*Work to be completed*. Below this line is a set of entries; quote exactly the lines from the line that contains "camera: 145 degrees left, 5 degrees up" to the line that contains "(540, 104) = (107, 422): green", both lines included.

*Data for the task*.

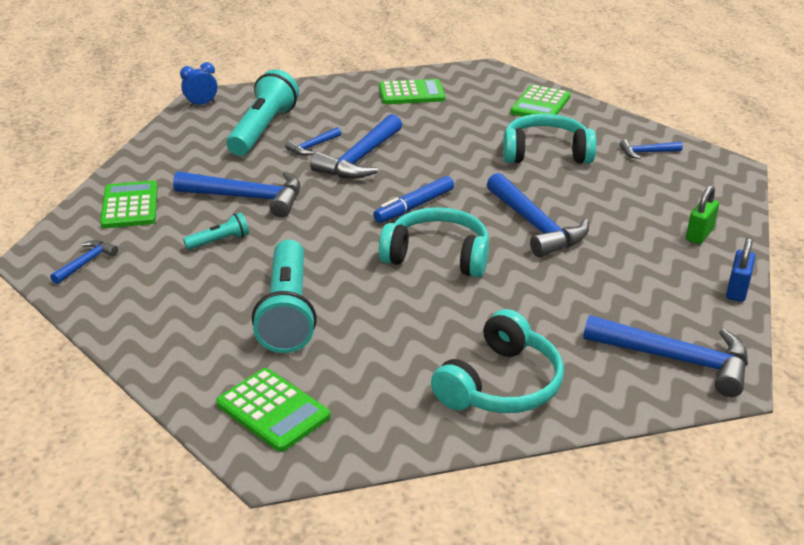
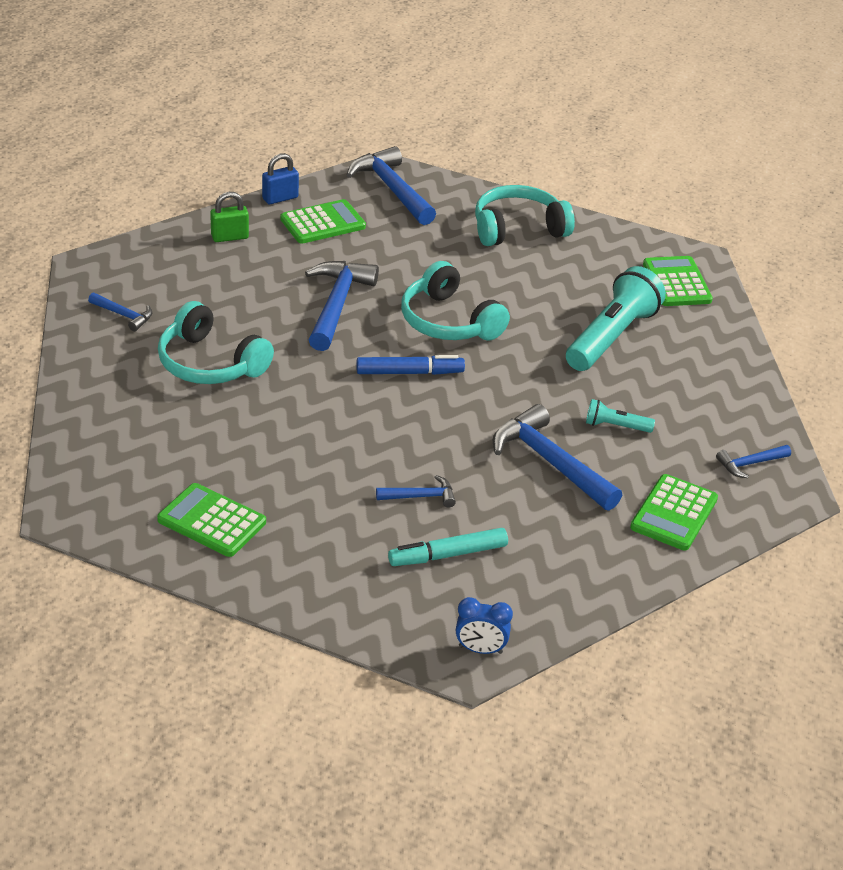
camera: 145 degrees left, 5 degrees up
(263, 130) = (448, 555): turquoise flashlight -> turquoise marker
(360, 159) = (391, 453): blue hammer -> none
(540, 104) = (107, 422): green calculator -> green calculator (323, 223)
...
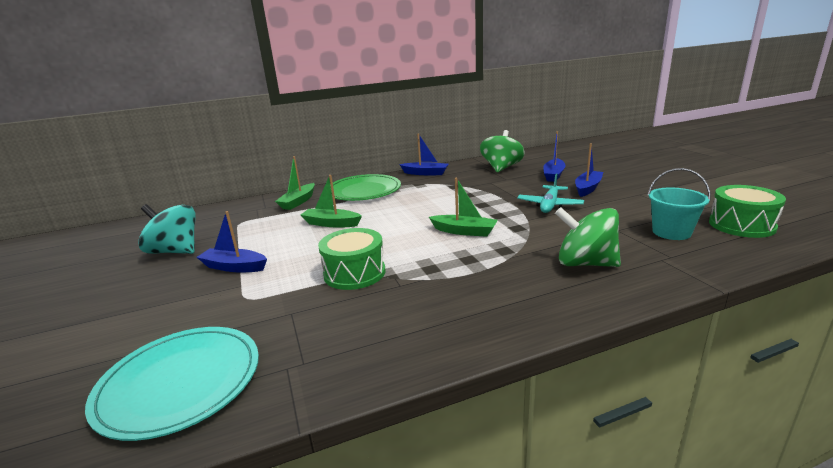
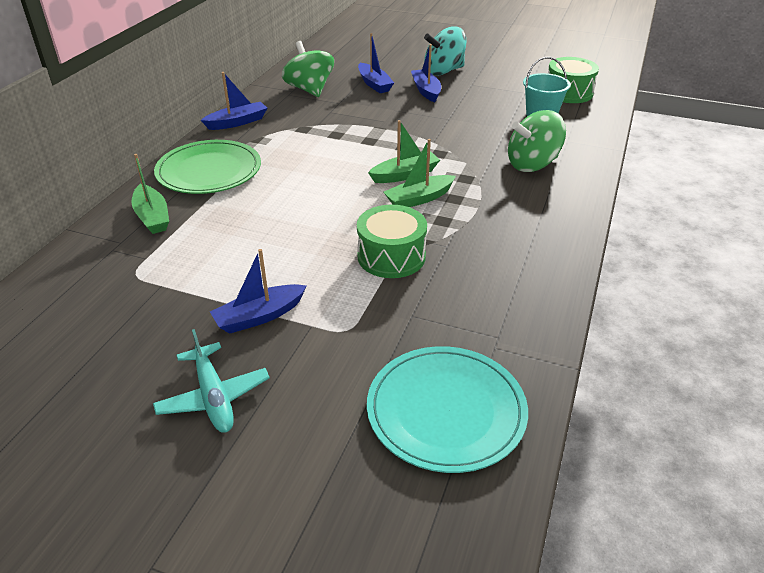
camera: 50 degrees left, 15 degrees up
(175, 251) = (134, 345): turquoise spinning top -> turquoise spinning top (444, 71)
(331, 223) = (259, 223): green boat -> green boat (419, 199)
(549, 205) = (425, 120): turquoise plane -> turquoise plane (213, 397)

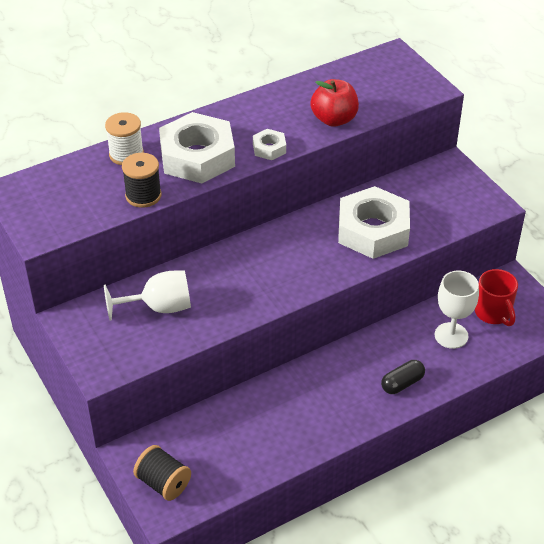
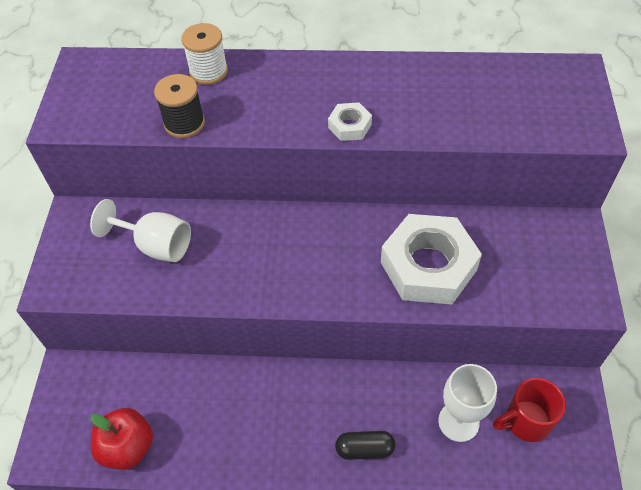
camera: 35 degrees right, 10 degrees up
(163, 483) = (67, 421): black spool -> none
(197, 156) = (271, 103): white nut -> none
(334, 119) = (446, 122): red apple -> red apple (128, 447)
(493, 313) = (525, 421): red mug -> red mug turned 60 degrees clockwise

*Answer area*.
camera: 145 degrees left, 5 degrees up
(263, 130) = (448, 555): turquoise flashlight -> turquoise marker
(360, 159) = (391, 453): blue hammer -> none
(540, 104) = (107, 422): green calculator -> green calculator (323, 223)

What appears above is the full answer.